The task
State how many lines in the records below contain the string "green", and give nothing besides that number.

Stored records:
☆ ☆ ☆

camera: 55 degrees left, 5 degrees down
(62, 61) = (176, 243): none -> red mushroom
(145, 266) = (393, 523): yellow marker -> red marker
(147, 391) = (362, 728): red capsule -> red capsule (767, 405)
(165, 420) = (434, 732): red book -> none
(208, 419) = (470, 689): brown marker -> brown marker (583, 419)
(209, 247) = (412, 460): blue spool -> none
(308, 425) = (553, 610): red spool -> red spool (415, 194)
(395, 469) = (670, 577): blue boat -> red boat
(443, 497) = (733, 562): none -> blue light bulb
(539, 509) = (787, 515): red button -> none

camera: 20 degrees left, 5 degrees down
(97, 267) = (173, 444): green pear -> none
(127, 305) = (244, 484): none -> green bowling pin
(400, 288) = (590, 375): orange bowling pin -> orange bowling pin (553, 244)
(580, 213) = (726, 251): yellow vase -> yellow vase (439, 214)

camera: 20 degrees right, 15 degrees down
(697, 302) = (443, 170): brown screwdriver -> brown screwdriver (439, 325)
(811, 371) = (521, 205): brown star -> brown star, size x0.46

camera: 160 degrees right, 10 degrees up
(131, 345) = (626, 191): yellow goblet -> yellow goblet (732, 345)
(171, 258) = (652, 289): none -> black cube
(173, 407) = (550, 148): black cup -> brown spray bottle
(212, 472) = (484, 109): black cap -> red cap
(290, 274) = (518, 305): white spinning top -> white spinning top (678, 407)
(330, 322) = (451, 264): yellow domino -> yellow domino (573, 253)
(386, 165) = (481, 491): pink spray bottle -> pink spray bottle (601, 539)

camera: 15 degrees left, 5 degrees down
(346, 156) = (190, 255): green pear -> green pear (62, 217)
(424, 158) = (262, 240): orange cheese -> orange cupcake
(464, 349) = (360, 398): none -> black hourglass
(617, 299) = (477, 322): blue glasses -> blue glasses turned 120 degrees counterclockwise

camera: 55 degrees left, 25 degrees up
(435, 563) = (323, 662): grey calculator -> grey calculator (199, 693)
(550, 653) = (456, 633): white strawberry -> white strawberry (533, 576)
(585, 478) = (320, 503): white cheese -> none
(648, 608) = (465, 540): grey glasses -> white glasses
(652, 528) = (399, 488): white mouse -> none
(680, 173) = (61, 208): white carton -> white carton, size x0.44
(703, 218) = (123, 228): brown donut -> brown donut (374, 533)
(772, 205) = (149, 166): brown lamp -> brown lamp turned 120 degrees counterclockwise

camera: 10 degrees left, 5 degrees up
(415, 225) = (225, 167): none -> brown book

☆ ☆ ☆

Answer below
3